EXERCISE OBJECTIVE:
If an entry holds a picture, drop the picture but restate the entry word for word.

SUPPLIED RECORDS:
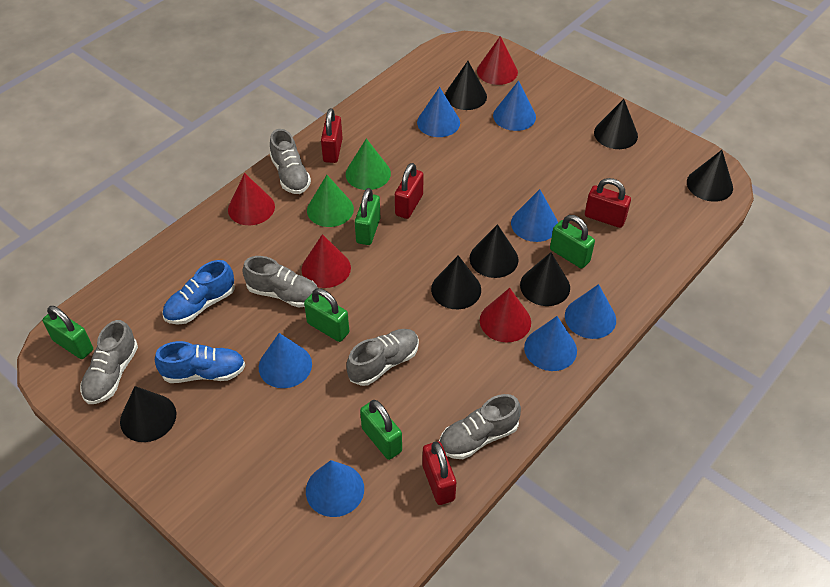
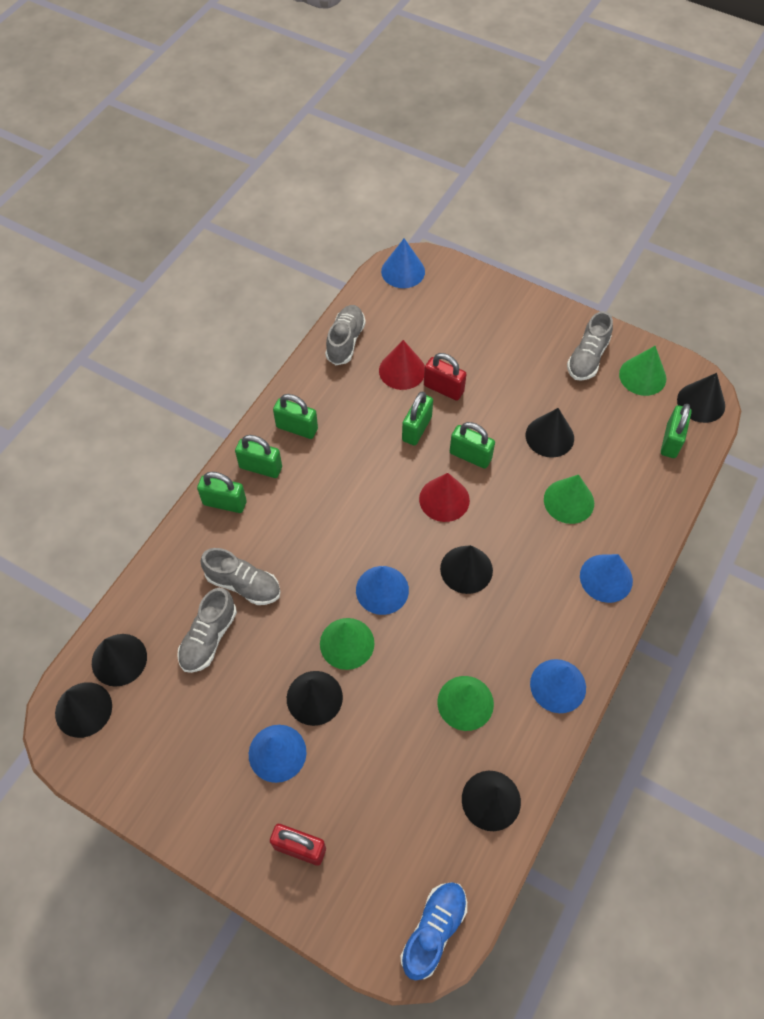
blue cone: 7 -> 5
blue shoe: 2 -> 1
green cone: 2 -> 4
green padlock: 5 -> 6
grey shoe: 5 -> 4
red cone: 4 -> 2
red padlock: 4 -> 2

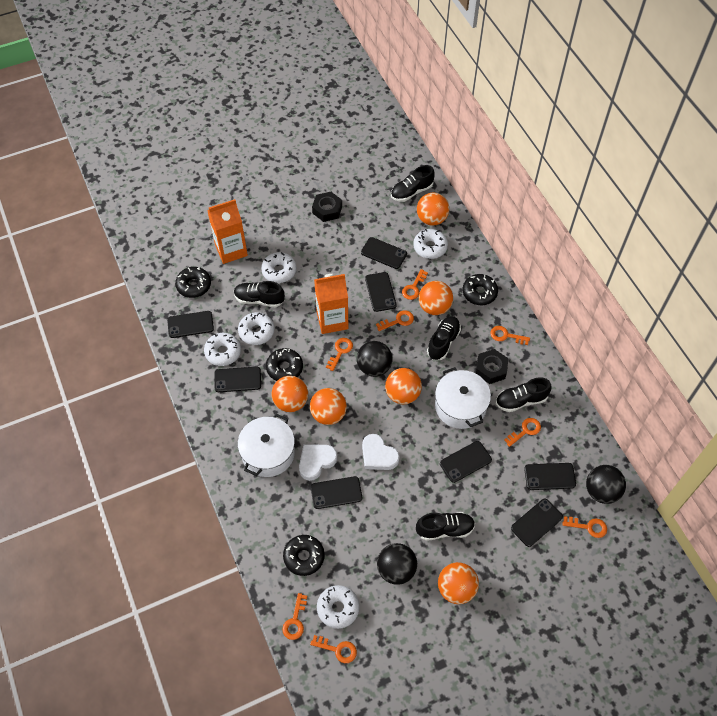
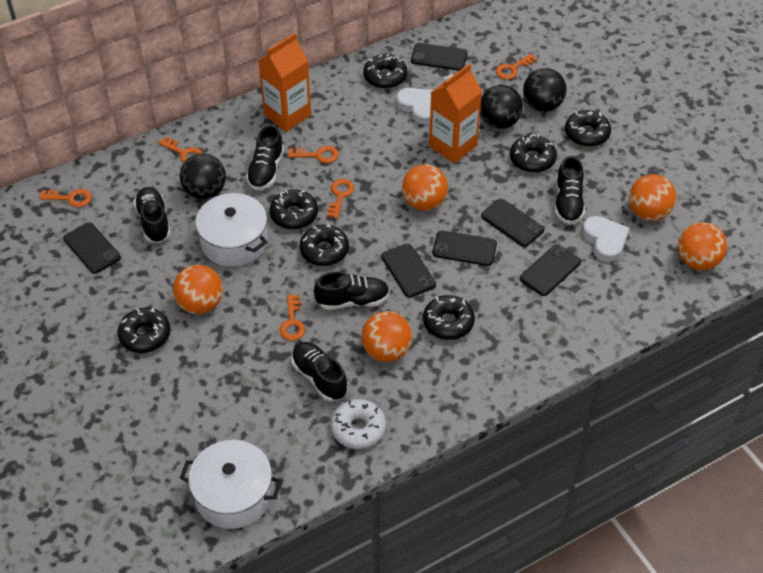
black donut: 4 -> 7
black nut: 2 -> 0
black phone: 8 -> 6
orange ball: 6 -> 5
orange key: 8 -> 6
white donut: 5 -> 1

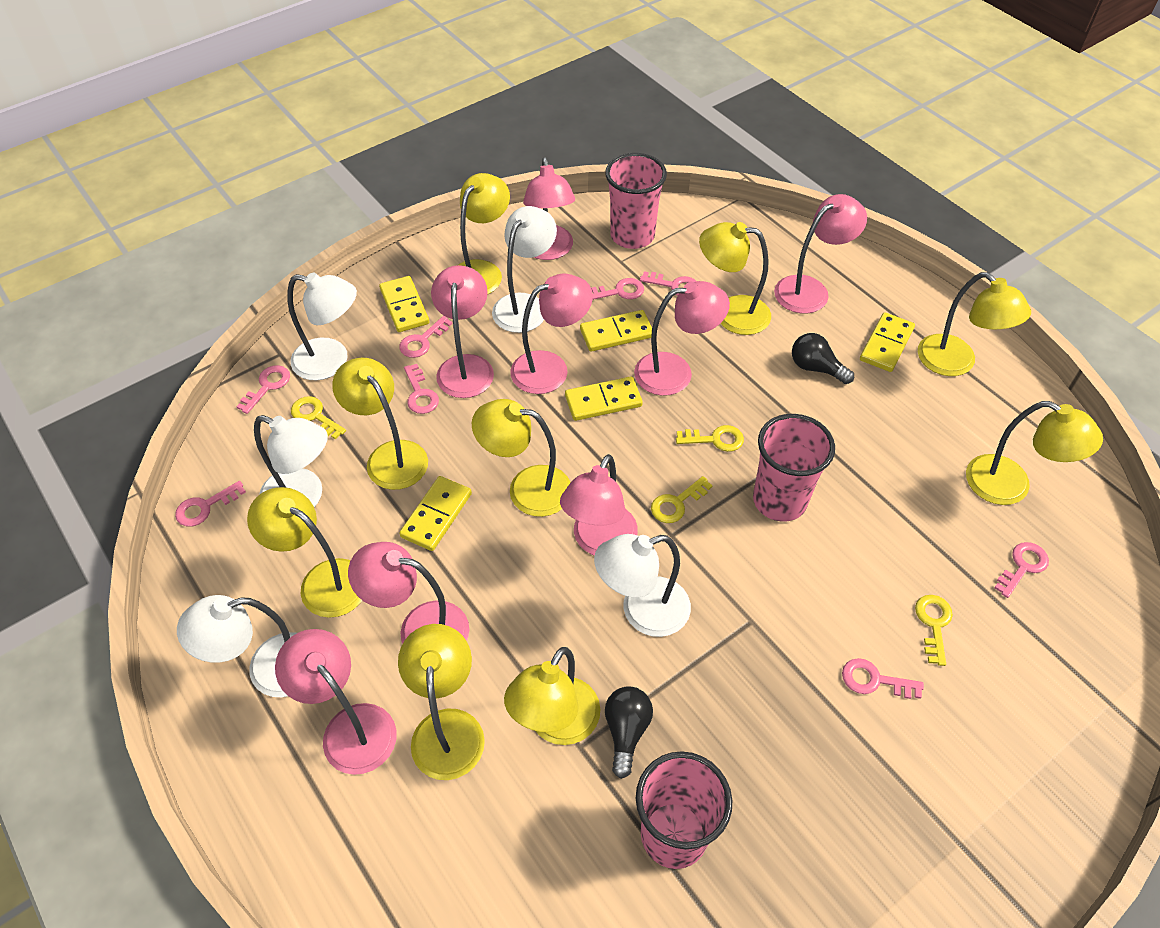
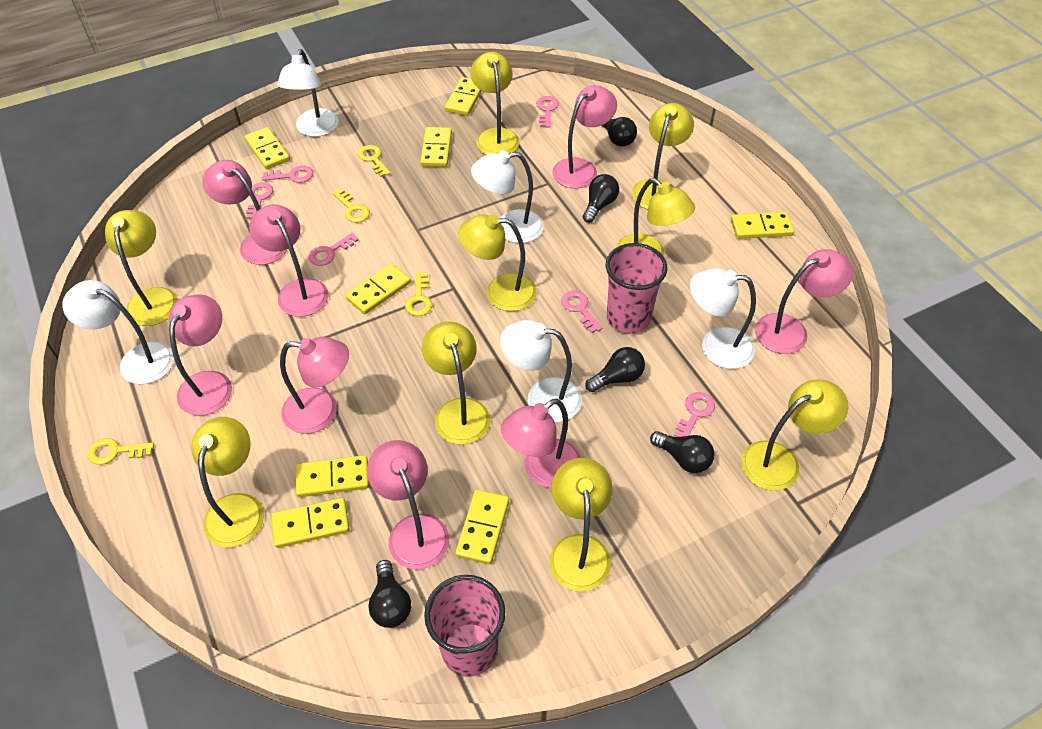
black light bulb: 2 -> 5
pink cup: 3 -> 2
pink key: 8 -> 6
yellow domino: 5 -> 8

FINAL ANSWER:
blue cone: 7 -> 5
blue shoe: 2 -> 1
green cone: 2 -> 4
green padlock: 5 -> 6
grey shoe: 5 -> 4
red cone: 4 -> 2
red padlock: 4 -> 2

black donut: 4 -> 7
black nut: 2 -> 0
black phone: 8 -> 6
orange ball: 6 -> 5
orange key: 8 -> 6
white donut: 5 -> 1

black light bulb: 2 -> 5
pink cup: 3 -> 2
pink key: 8 -> 6
yellow domino: 5 -> 8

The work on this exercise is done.